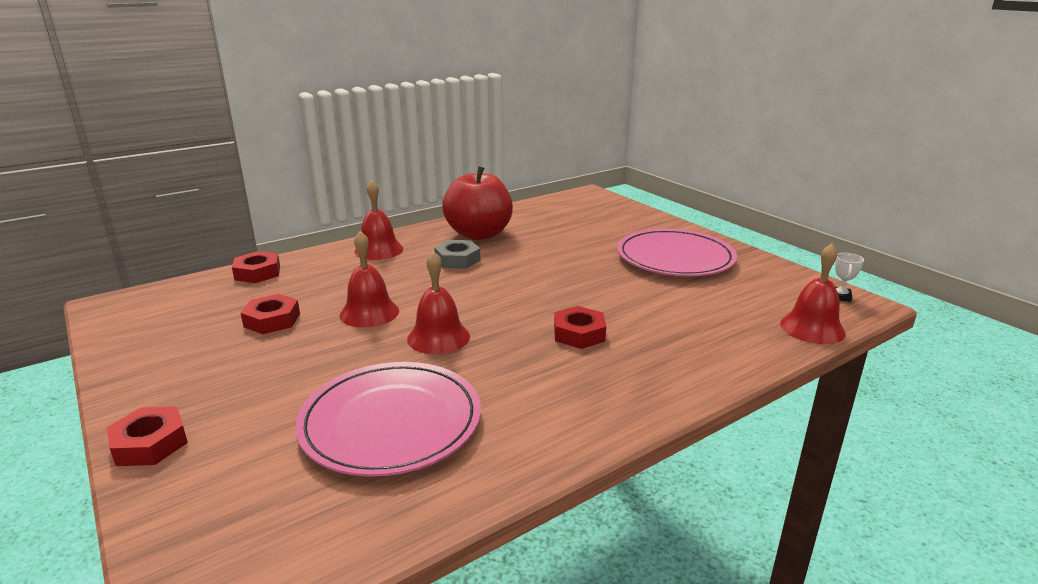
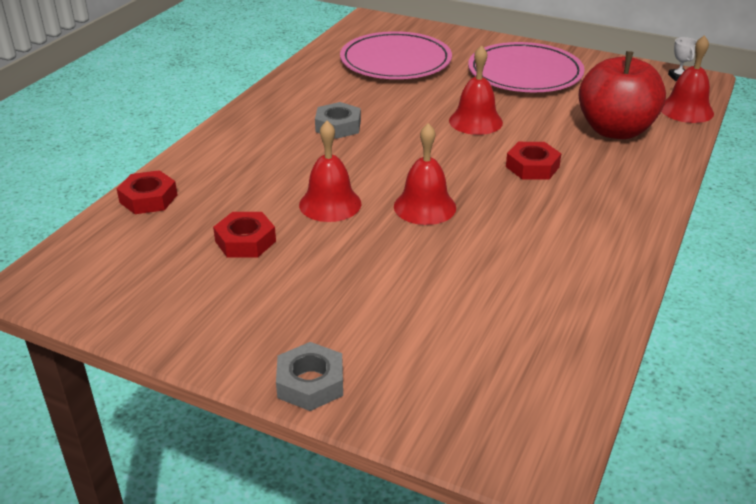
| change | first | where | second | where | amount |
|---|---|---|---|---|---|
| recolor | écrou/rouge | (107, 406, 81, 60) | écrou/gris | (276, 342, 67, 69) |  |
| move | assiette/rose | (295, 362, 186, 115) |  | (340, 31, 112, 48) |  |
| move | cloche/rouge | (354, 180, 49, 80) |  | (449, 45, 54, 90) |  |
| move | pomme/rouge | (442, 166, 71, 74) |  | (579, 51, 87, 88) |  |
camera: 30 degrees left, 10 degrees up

▸ Required work:
Copy out all of the data word for word. Do not carry over any picture.

▸ Answer space:
| change | first | where | second | where | amount |
|---|---|---|---|---|---|
| recolor | écrou/rouge | (107, 406, 81, 60) | écrou/gris | (276, 342, 67, 69) |  |
| move | assiette/rose | (295, 362, 186, 115) |  | (340, 31, 112, 48) |  |
| move | cloche/rouge | (354, 180, 49, 80) |  | (449, 45, 54, 90) |  |
| move | pomme/rouge | (442, 166, 71, 74) |  | (579, 51, 87, 88) |  |
camera: 30 degrees left, 10 degrees up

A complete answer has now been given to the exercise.